**WHAT YOU ARE ASKED TO DO**: Without any of the pictures, transcribe all the lines below exactly.
DATA LISTING Block Start
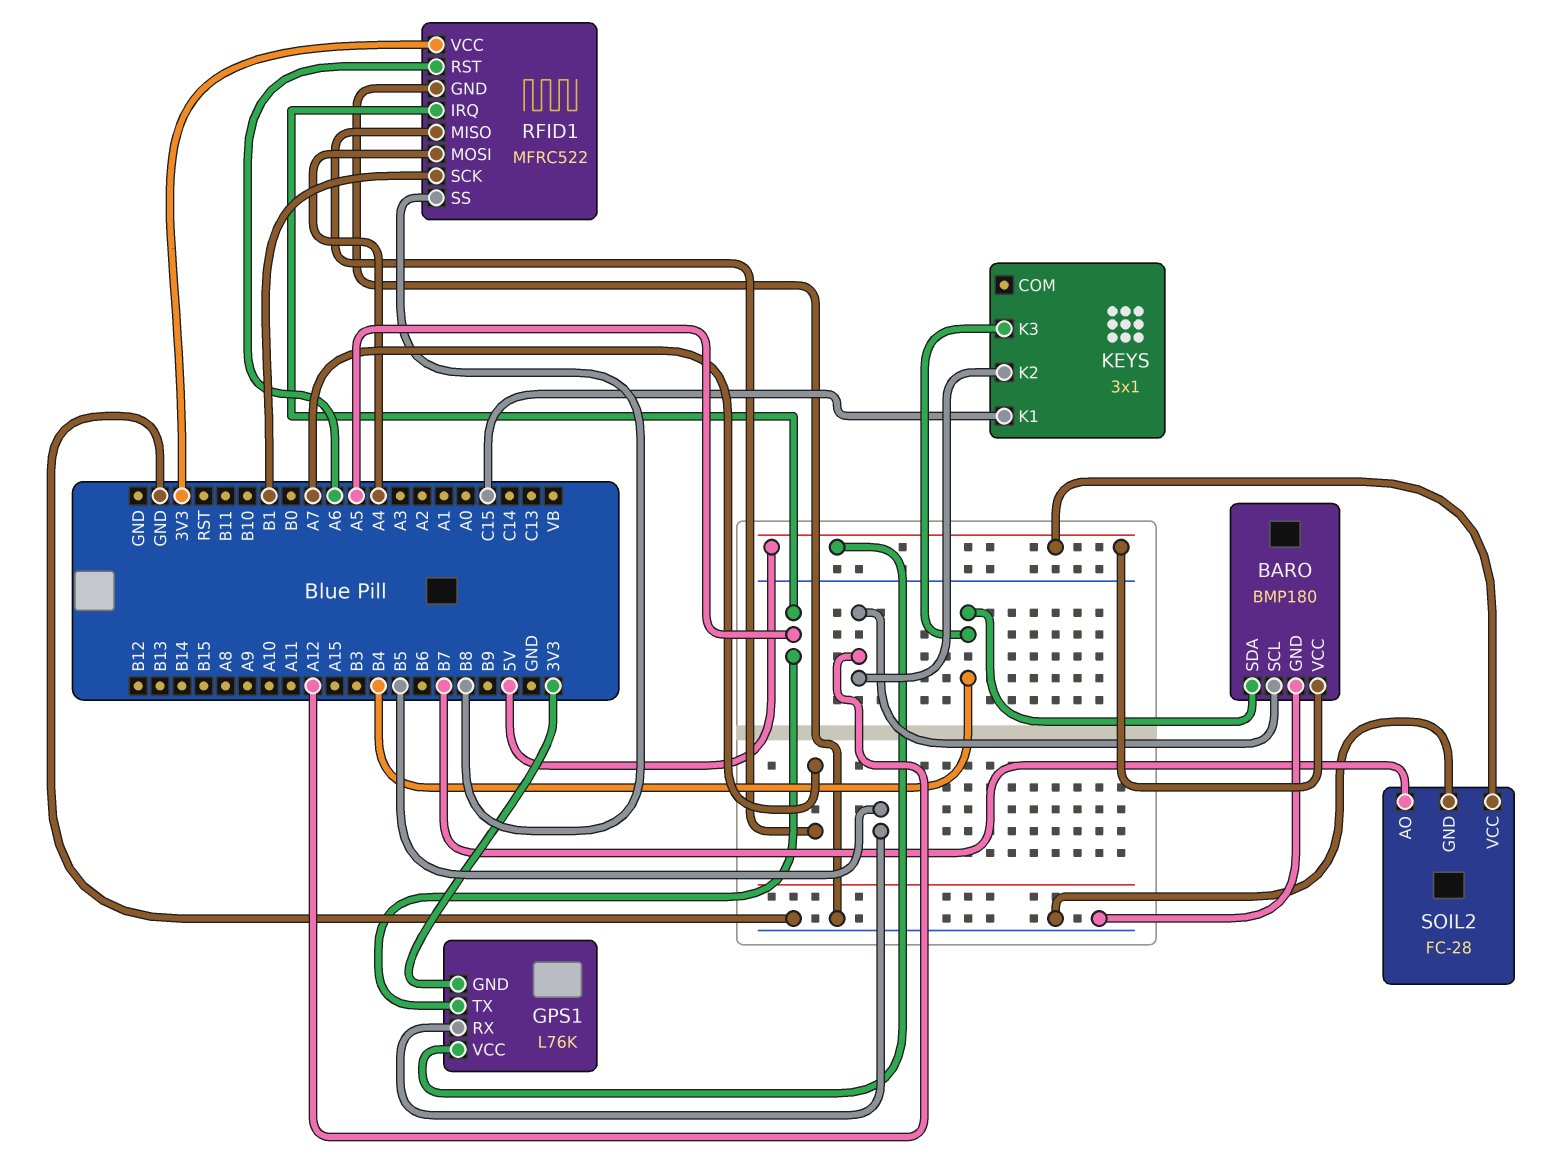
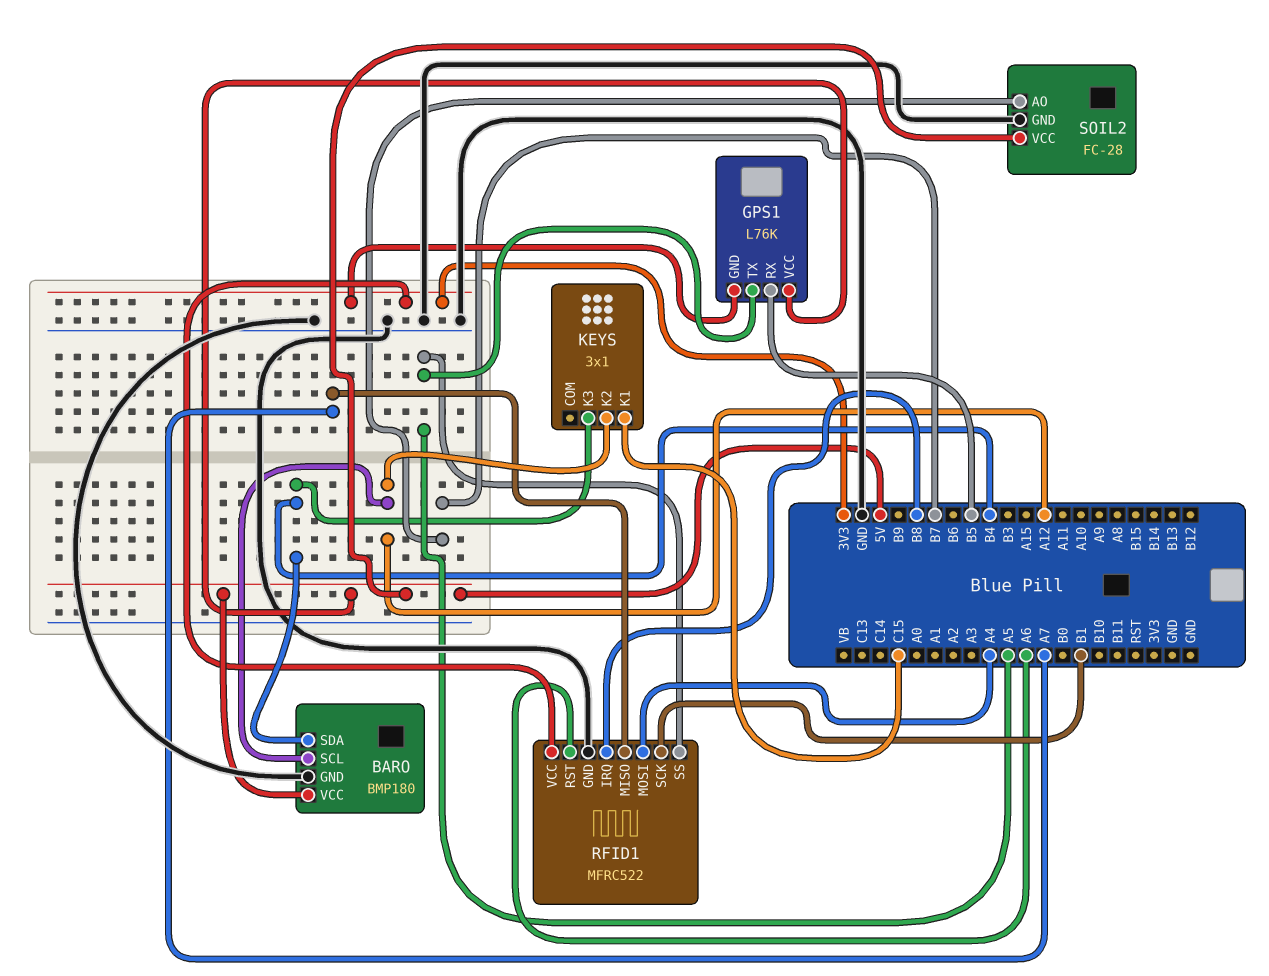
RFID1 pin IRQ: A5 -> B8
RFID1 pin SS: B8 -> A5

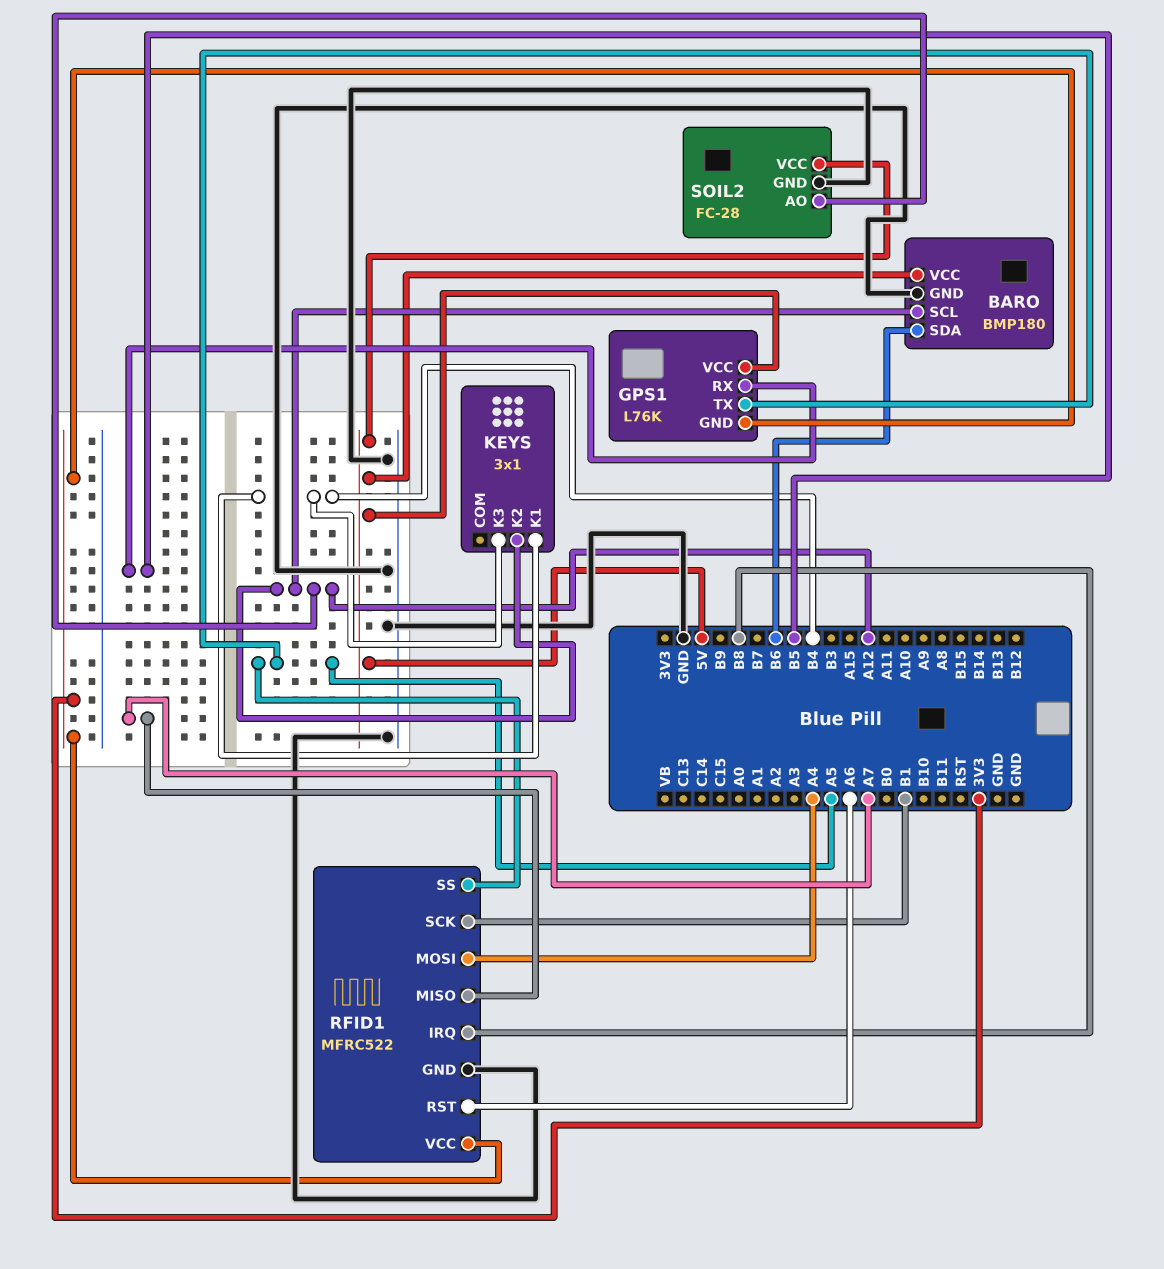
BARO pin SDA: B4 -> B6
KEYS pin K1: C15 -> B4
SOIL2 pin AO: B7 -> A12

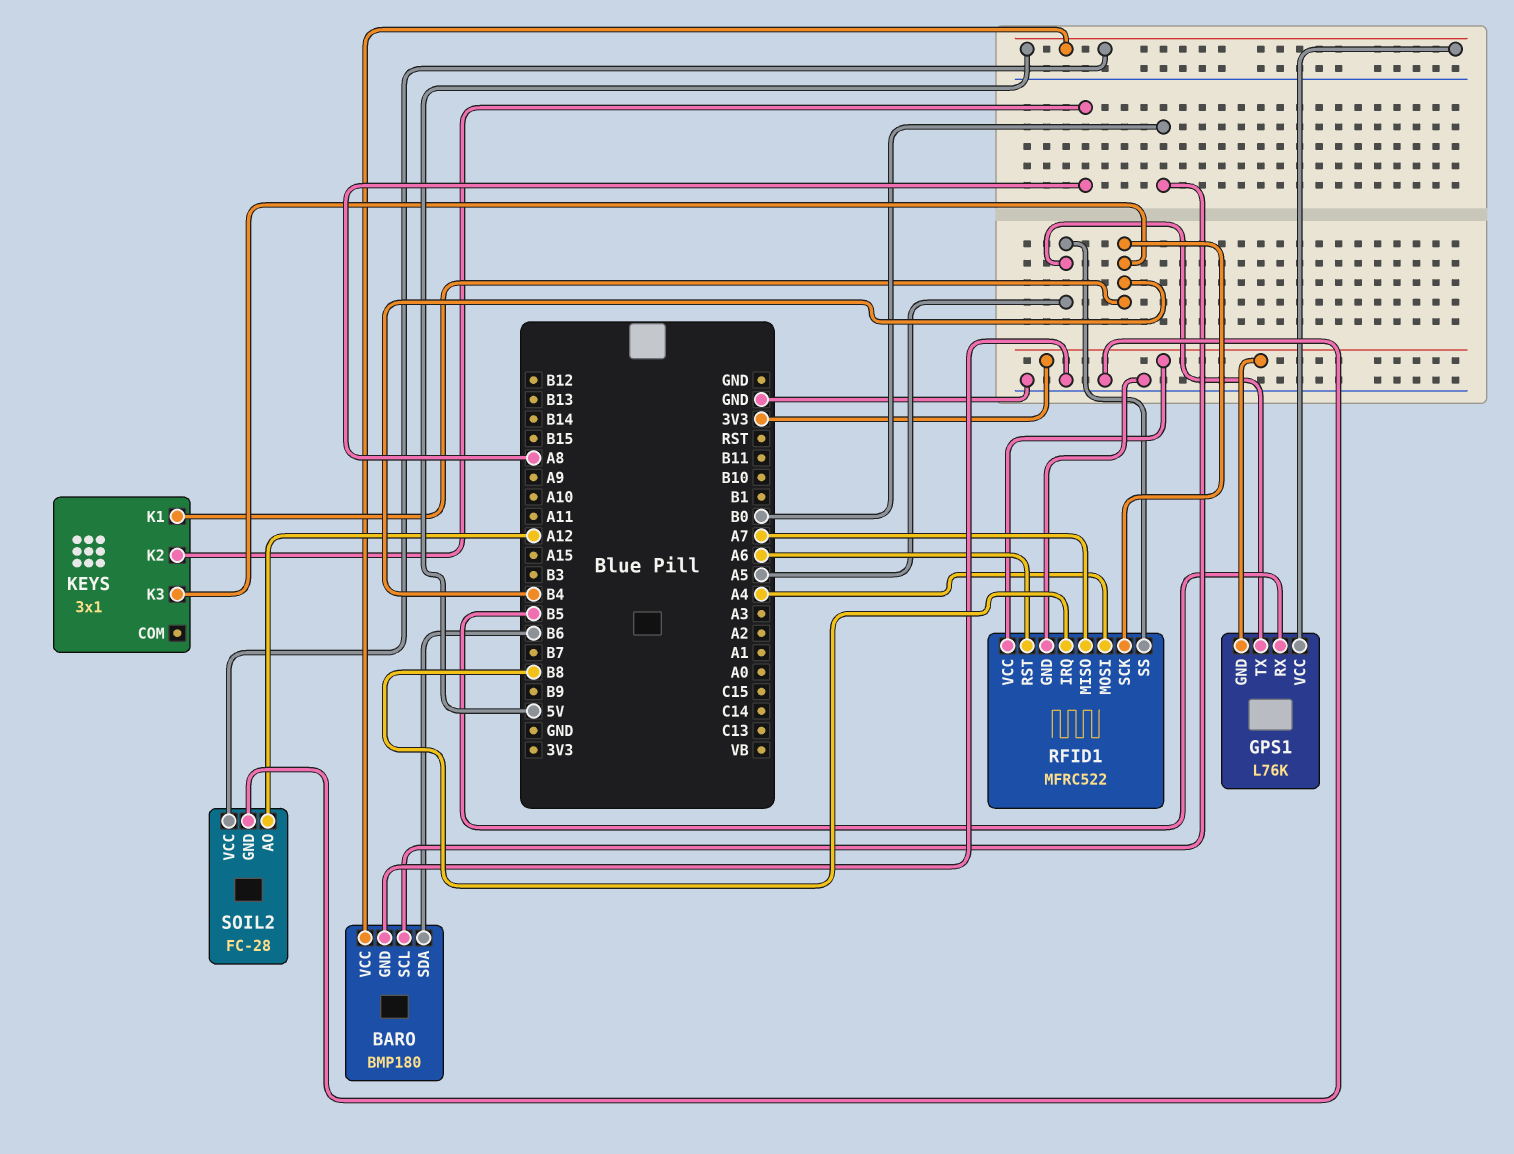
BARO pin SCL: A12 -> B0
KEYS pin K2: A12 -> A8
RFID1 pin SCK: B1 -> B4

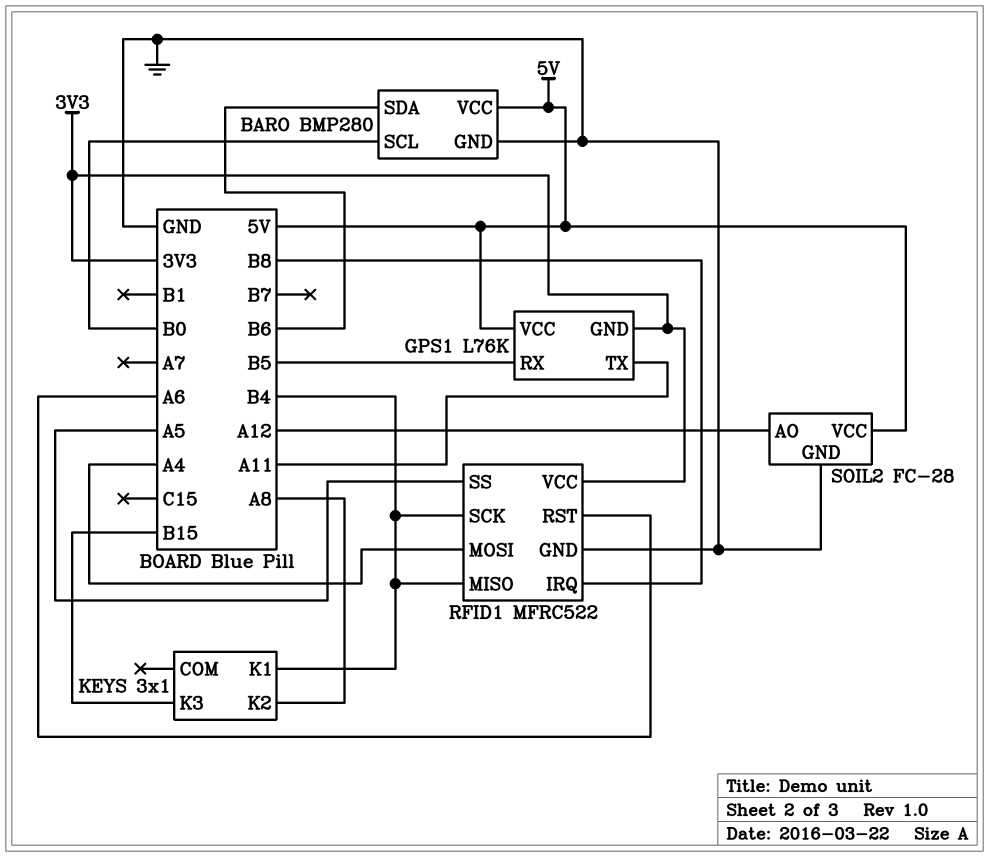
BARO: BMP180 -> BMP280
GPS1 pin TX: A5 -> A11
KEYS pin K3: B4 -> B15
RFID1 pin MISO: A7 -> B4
DATA LISTING Block End
**SOLVED EXERCISE**:
RFID1 pin IRQ: A5 -> B8
RFID1 pin SS: B8 -> A5

BARO pin SDA: B4 -> B6
KEYS pin K1: C15 -> B4
SOIL2 pin AO: B7 -> A12

BARO pin SCL: A12 -> B0
KEYS pin K2: A12 -> A8
RFID1 pin SCK: B1 -> B4

BARO: BMP180 -> BMP280
GPS1 pin TX: A5 -> A11
KEYS pin K3: B4 -> B15
RFID1 pin MISO: A7 -> B4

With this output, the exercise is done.